◆ MATERIAL FOR THIS EXERCISE:
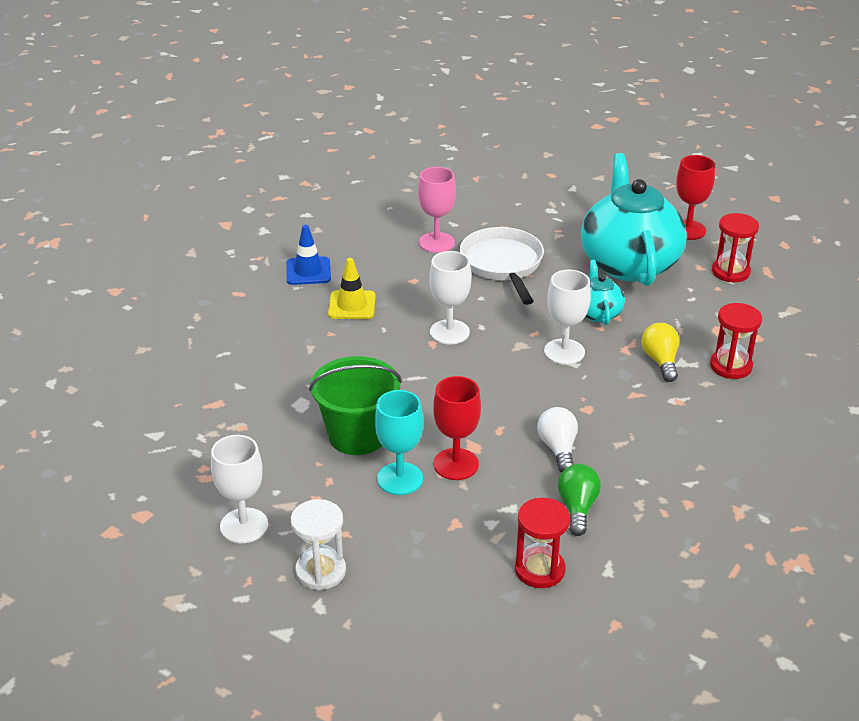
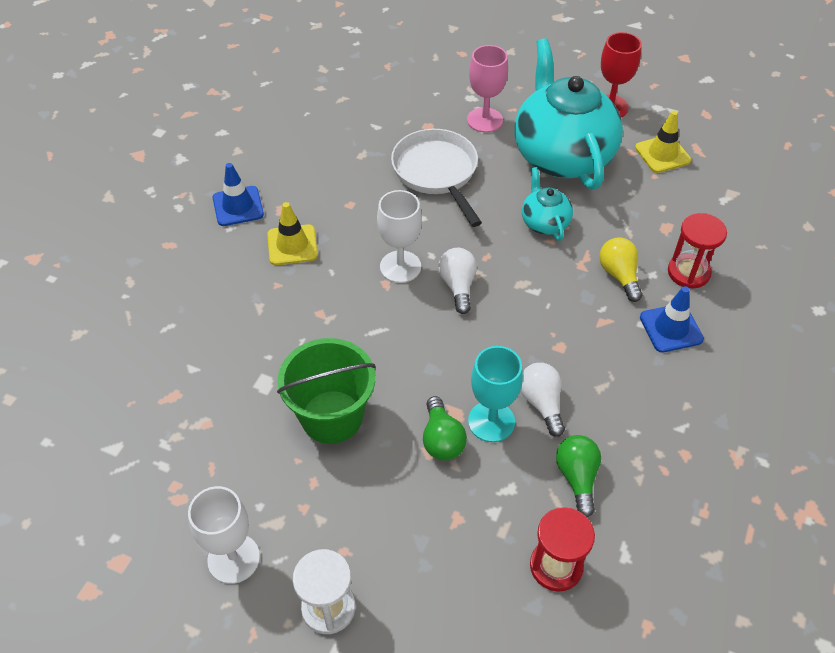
camera: 10 degrees left, 15 degrees up
turquoise goblet [375,390,423,495] -> turquoise goblet moved to [468,346,523,442]
pink goblet [418,167,456,253] -> pink goblet moved to [467,45,508,133]
red goblet [433,376,481,480] -> green light bulb [423,396,467,461]
white goblet [544,270,591,365] -> none
red hourglass [712,213,759,282] -> yellow traffic cone [635,111,691,173]
none -> white light bulb [438,248,477,314]
none -> blue traffic cone [640,286,704,353]

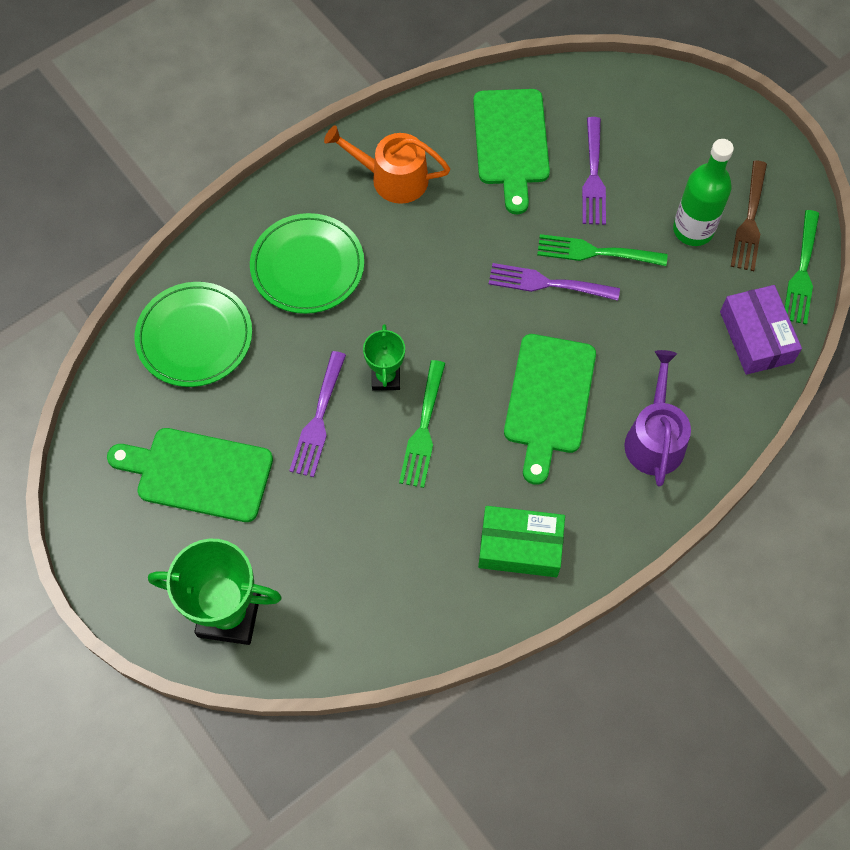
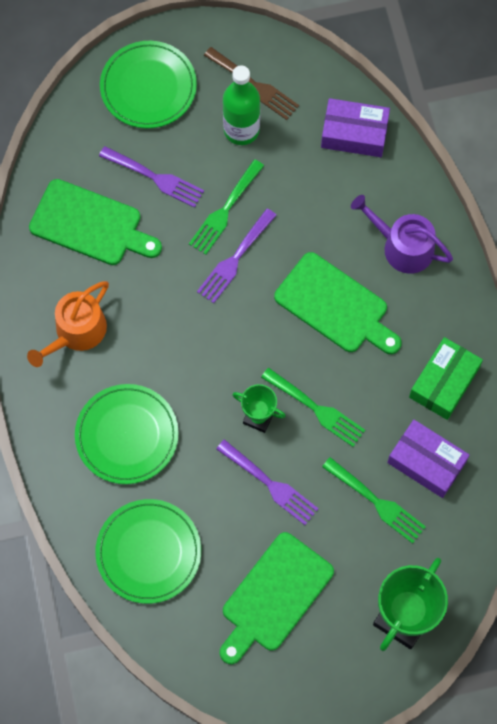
camera: 65 degrees left, 5 degrees up
green fork [785,210,819,325] -> green fork moved to [322,457,426,544]
none -> green plate [100,41,197,128]
none -> purple box [387,420,470,498]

◆ EXERCISE GOAL: The result should be the material above, unchanged and free of pictures; please print it.

◆ WRITTEN ANSWER:
camera: 10 degrees left, 15 degrees up
turquoise goblet [375,390,423,495] -> turquoise goblet moved to [468,346,523,442]
pink goblet [418,167,456,253] -> pink goblet moved to [467,45,508,133]
red goblet [433,376,481,480] -> green light bulb [423,396,467,461]
white goblet [544,270,591,365] -> none
red hourglass [712,213,759,282] -> yellow traffic cone [635,111,691,173]
none -> white light bulb [438,248,477,314]
none -> blue traffic cone [640,286,704,353]

camera: 65 degrees left, 5 degrees up
green fork [785,210,819,325] -> green fork moved to [322,457,426,544]
none -> green plate [100,41,197,128]
none -> purple box [387,420,470,498]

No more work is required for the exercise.